== Provided records ==
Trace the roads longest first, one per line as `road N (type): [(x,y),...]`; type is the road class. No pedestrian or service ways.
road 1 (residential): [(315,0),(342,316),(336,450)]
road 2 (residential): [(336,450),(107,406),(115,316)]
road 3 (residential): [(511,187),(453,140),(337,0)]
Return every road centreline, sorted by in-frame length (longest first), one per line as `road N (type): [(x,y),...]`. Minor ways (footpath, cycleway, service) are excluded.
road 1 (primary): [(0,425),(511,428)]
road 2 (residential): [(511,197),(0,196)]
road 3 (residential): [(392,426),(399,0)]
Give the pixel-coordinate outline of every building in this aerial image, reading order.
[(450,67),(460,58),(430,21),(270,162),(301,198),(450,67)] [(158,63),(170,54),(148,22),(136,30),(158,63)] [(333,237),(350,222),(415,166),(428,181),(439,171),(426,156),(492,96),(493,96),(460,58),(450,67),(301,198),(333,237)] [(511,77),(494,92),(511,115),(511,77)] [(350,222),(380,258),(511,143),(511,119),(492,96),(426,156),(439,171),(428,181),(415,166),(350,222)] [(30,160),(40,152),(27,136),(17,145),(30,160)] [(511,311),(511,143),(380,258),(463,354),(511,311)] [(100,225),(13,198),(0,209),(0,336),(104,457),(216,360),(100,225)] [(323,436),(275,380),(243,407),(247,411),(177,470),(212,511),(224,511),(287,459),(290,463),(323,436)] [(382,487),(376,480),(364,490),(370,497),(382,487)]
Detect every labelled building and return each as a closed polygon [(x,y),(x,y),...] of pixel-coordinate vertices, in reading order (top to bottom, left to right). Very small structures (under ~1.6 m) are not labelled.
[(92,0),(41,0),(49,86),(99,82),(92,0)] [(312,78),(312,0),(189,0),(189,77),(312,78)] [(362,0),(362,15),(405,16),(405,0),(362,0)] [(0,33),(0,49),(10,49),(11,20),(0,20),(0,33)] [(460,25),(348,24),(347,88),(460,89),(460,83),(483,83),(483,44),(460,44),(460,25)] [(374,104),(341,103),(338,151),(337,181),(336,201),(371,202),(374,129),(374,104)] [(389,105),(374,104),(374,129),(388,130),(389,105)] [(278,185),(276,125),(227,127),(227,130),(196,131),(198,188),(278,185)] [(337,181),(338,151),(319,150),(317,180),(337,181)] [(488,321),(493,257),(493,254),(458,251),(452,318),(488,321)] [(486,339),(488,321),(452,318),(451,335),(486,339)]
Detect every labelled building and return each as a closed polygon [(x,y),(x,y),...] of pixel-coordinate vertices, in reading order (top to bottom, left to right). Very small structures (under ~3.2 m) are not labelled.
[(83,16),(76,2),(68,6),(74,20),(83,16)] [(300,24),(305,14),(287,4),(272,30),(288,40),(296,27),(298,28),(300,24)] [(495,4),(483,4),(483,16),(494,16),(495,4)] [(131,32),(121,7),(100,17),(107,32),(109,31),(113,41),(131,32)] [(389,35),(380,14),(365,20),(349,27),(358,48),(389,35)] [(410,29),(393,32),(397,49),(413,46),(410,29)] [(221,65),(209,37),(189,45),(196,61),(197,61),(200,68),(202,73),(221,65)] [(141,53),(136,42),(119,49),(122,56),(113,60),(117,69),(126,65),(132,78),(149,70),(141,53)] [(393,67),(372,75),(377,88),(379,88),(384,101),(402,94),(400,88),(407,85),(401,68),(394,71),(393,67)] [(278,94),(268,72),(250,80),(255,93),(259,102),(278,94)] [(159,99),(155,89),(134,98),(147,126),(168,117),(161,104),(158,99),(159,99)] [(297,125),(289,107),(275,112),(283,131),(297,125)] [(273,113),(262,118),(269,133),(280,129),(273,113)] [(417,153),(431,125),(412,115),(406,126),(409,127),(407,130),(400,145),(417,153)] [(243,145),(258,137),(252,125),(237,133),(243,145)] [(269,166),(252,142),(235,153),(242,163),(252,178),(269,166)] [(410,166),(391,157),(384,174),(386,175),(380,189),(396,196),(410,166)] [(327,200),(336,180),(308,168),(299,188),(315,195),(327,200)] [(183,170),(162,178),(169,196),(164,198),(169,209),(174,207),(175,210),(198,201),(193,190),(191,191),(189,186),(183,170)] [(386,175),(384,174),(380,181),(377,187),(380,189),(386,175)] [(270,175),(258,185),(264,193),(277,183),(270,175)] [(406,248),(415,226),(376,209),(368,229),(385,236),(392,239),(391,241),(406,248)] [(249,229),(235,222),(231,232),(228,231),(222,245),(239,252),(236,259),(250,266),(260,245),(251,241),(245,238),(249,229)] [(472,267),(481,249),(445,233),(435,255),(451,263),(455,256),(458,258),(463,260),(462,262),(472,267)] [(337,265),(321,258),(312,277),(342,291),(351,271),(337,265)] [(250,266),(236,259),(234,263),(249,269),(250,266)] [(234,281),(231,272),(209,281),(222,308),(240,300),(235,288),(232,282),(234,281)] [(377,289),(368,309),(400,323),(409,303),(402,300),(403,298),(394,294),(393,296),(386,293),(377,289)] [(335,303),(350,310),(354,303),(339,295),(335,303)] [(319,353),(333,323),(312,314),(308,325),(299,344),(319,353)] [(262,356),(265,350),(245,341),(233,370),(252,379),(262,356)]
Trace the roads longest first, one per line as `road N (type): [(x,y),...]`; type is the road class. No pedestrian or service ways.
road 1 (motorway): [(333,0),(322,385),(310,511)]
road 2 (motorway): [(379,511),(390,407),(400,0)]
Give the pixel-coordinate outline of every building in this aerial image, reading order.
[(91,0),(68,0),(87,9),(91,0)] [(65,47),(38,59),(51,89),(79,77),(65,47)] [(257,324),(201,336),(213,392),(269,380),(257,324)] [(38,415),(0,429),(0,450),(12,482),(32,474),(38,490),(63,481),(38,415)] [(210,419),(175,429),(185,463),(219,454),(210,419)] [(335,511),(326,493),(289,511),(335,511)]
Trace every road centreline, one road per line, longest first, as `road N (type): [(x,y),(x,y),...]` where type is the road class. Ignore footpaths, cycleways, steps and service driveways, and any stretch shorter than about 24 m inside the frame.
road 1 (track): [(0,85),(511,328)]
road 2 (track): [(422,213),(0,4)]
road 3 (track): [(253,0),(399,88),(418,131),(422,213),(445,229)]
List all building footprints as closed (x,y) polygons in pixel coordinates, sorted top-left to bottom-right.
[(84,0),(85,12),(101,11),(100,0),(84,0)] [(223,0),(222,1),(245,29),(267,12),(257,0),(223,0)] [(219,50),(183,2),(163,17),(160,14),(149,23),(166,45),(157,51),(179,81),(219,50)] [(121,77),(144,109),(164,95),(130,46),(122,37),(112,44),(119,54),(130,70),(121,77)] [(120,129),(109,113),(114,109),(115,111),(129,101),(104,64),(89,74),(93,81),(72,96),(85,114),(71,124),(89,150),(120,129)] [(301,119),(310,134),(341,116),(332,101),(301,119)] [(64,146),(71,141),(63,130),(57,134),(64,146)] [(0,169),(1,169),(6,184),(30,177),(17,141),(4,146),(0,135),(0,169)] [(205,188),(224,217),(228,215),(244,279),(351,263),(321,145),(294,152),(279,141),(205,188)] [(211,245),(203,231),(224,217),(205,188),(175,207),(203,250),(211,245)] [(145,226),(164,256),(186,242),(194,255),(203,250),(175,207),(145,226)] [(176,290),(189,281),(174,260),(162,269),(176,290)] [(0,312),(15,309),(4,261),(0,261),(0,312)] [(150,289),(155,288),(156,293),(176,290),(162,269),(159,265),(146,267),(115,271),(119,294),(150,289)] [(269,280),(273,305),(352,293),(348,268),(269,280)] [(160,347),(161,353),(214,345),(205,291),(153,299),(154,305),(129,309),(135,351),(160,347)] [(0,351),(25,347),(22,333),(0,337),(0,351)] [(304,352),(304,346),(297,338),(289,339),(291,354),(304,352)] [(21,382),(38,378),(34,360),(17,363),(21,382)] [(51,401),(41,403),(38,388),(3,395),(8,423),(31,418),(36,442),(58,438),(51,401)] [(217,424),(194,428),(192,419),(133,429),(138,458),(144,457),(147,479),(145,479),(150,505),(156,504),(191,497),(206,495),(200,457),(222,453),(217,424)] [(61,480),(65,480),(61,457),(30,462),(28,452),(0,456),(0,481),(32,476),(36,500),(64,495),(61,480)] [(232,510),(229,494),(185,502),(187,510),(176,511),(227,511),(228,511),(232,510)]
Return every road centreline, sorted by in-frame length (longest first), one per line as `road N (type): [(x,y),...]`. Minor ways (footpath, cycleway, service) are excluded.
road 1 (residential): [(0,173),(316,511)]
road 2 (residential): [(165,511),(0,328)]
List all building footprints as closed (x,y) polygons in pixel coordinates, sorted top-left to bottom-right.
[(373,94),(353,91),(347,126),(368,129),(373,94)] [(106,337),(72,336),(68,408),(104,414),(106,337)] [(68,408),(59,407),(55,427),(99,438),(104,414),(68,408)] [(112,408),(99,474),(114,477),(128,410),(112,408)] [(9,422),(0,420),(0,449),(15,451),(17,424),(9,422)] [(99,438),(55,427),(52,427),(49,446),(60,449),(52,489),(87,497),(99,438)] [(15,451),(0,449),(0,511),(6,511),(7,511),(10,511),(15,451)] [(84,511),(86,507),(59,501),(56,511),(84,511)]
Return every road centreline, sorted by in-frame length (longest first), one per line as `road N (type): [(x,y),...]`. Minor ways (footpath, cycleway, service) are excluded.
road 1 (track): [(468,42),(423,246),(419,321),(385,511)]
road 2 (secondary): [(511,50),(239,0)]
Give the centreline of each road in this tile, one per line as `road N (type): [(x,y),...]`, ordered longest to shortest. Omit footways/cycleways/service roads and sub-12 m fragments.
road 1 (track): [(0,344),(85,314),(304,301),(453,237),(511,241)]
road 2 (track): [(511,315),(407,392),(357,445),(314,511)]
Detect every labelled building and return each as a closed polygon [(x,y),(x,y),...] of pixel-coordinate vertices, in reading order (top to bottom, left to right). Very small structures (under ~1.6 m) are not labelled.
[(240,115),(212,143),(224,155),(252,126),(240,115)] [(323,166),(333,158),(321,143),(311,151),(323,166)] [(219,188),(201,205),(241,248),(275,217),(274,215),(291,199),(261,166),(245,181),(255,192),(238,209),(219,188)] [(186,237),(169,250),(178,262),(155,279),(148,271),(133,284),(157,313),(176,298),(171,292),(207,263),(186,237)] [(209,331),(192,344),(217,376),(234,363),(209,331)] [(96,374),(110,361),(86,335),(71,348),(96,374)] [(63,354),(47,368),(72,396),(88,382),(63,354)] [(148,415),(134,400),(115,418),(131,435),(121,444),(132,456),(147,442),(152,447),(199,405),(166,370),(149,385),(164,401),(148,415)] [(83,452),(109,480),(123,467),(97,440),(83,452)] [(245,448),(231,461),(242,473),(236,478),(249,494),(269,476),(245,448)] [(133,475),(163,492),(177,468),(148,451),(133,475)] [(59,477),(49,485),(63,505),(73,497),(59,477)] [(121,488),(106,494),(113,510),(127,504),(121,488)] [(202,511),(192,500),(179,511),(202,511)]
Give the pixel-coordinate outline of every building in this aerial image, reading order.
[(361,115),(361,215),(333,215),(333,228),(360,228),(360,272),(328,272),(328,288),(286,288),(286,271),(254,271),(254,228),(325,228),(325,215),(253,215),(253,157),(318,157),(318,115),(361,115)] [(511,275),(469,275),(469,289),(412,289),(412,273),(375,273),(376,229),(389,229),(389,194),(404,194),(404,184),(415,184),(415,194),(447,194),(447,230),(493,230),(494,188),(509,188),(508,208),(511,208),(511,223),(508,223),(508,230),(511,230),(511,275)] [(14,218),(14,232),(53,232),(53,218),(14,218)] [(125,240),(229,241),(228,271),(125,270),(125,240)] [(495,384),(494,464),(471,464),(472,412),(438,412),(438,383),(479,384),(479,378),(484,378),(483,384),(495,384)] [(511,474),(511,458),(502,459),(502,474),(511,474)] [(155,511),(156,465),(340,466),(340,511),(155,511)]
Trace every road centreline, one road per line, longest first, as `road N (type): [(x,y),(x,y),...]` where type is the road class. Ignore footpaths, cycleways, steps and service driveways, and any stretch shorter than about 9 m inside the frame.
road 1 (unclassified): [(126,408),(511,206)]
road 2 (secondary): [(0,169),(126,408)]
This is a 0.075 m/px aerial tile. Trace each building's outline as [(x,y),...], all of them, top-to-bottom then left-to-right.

== Exercise details ==
Copy out the data from the line containing "9 m inside the frame." through the line containing "road 2 (secondary): [(0,169),(126,408)]", both lines included, keeping every character as it stands.

== Exercise solution ==
Trace every road centreline, one road per line, longest first, as `road N (type): [(x,y),(x,y),...]` where type is the road class. Ignore footpaths, cycleways, steps and service driveways, and any stretch shorter than about 9 m inside the frame.
road 1 (unclassified): [(126,408),(511,206)]
road 2 (secondary): [(0,169),(126,408)]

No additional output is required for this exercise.